→ **Work task**: Please set down, exactly as written, the line containing "red stacking toy: 0 -> 3" and every line after it through the end of the records.

→ **Supplied records**:
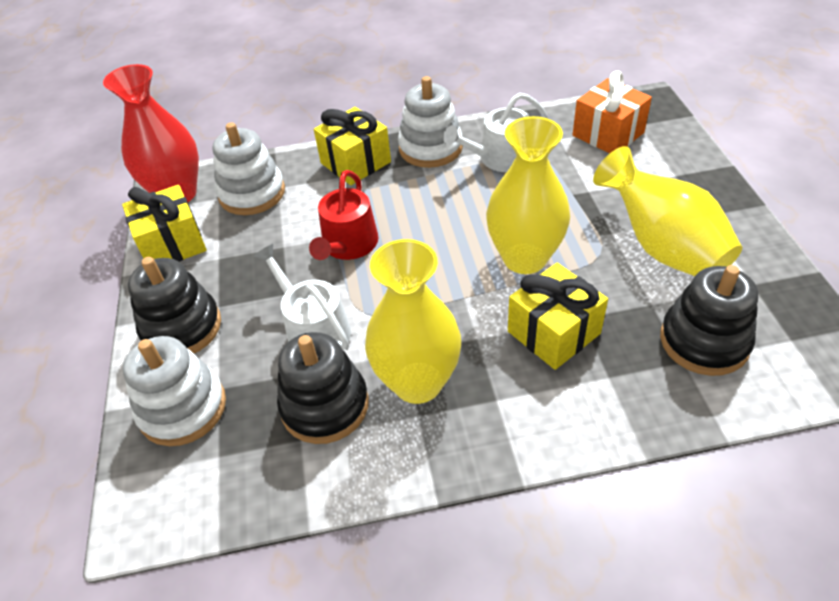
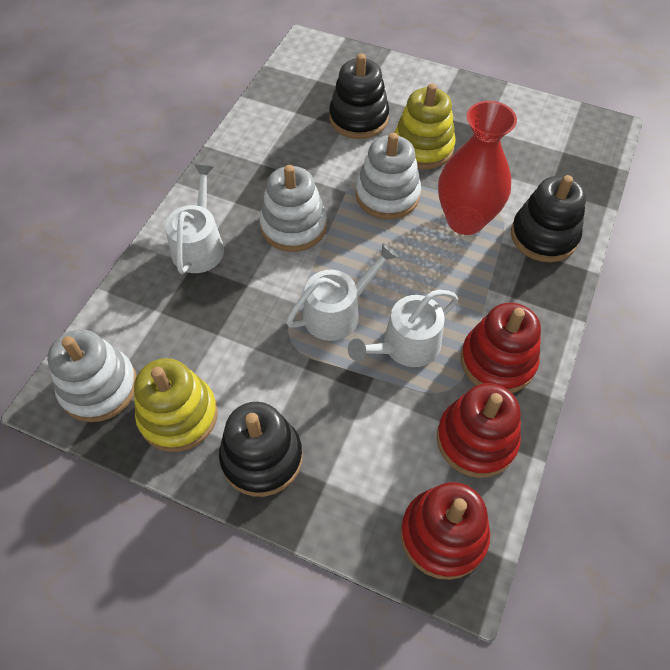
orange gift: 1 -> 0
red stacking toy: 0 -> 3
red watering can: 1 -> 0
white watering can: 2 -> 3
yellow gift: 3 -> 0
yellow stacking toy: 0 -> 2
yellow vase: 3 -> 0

→ **Exercise answer**:
red stacking toy: 0 -> 3
red watering can: 1 -> 0
white watering can: 2 -> 3
yellow gift: 3 -> 0
yellow stacking toy: 0 -> 2
yellow vase: 3 -> 0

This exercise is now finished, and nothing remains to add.